Prompt: Your output is to consist only of the line containing "black round brick" and the lines after it, through the end of the data, reproduced exactly.

Coordinate-based object records:
↓
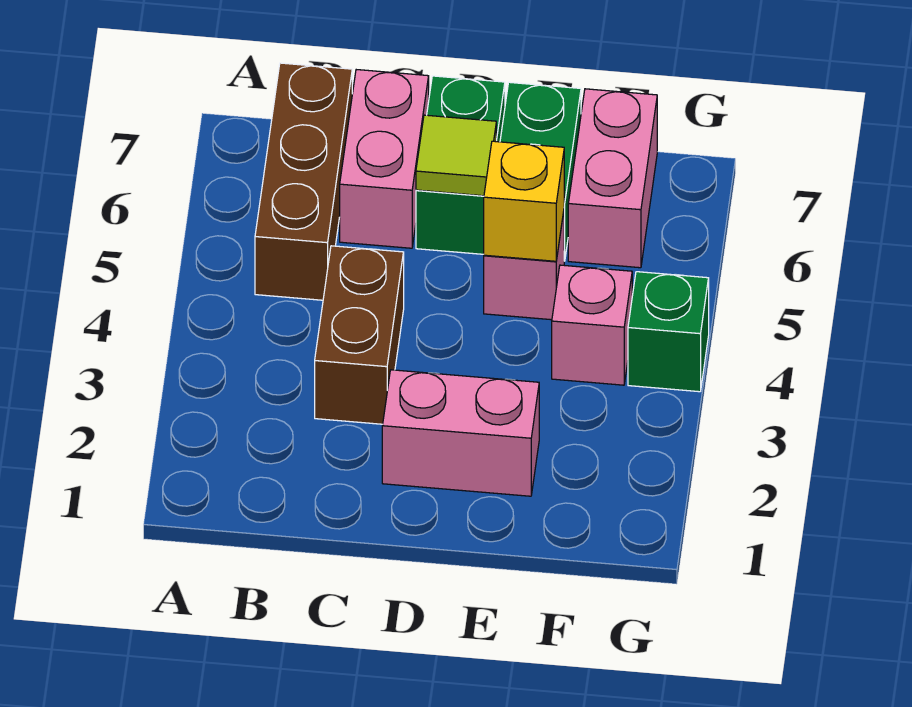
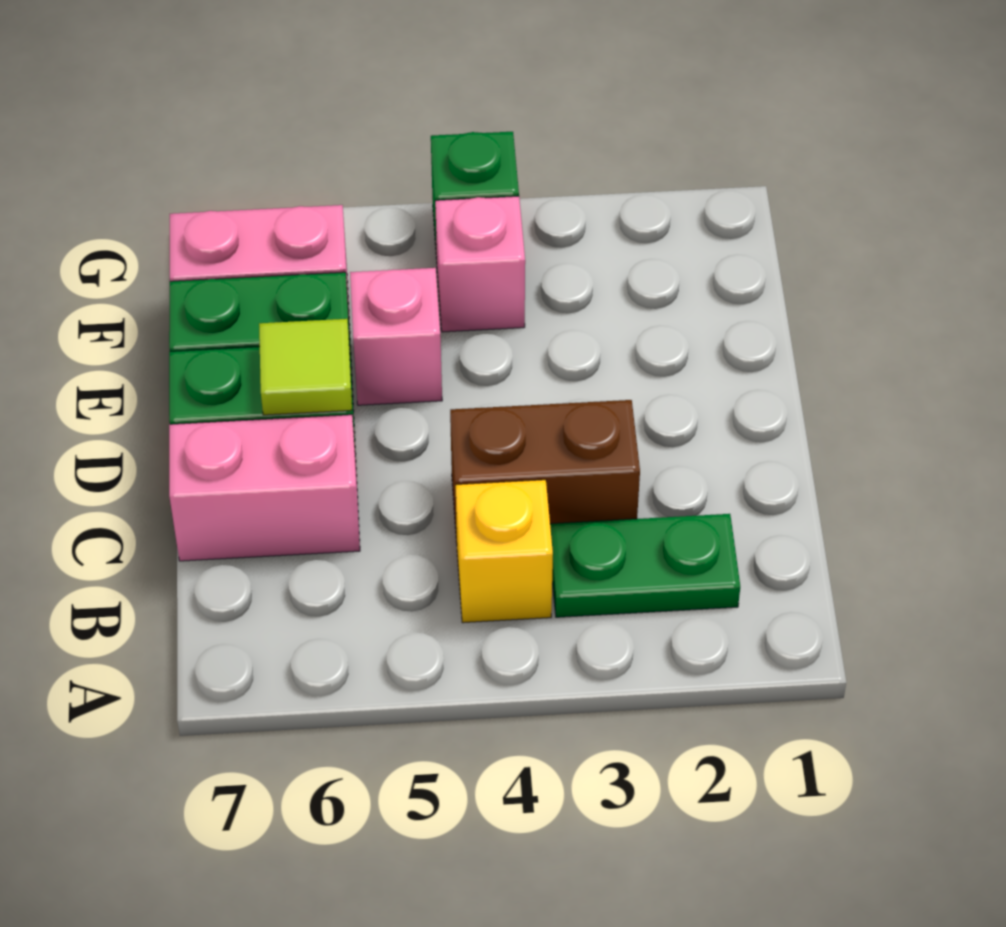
none -> green plate B2:B3 level 1
brown brick B5:B7 level 1 -> none
pink brick D2:E2 level 1 -> none
yellow brick E5 level 2 -> yellow brick B4 level 1

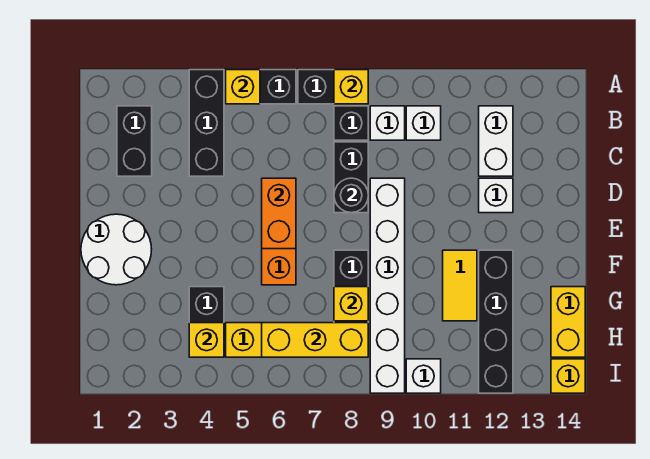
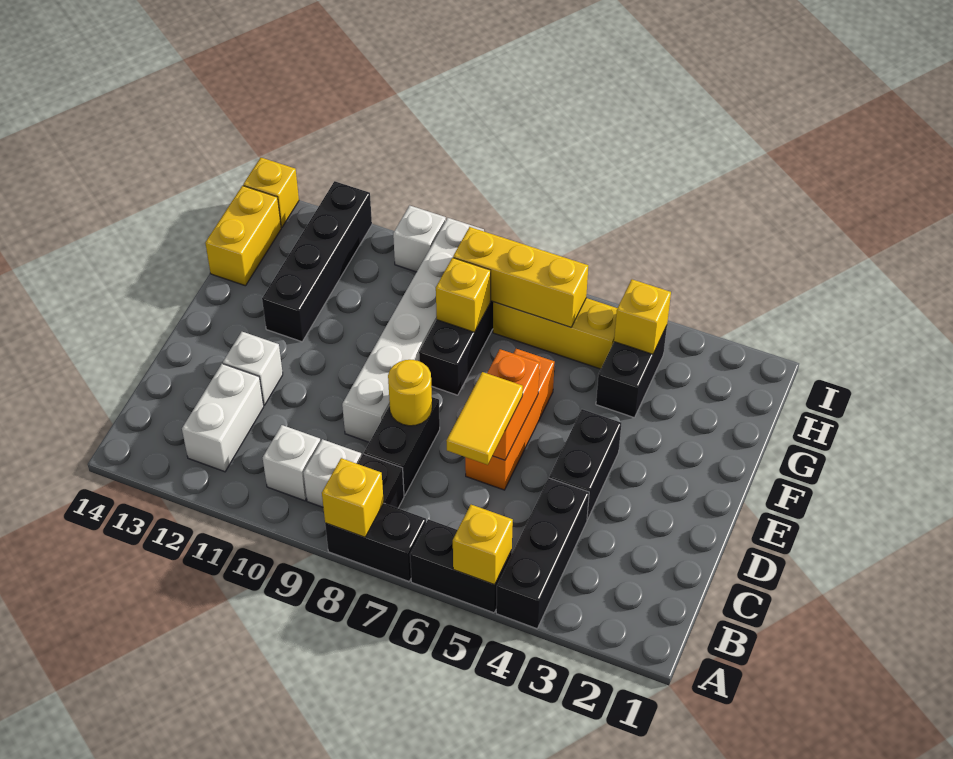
black brick B2:C2 level 1 -> black brick D4:E4 level 1
black round brick D8 level 2 -> yellow round brick D8 level 2
white round brick E1:F2 level 1 -> none
yellow tile F11:G11 level 1 -> yellow tile C6:D6 level 3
↑
Exercise answer:
black round brick D8 level 2 -> yellow round brick D8 level 2
white round brick E1:F2 level 1 -> none
yellow tile F11:G11 level 1 -> yellow tile C6:D6 level 3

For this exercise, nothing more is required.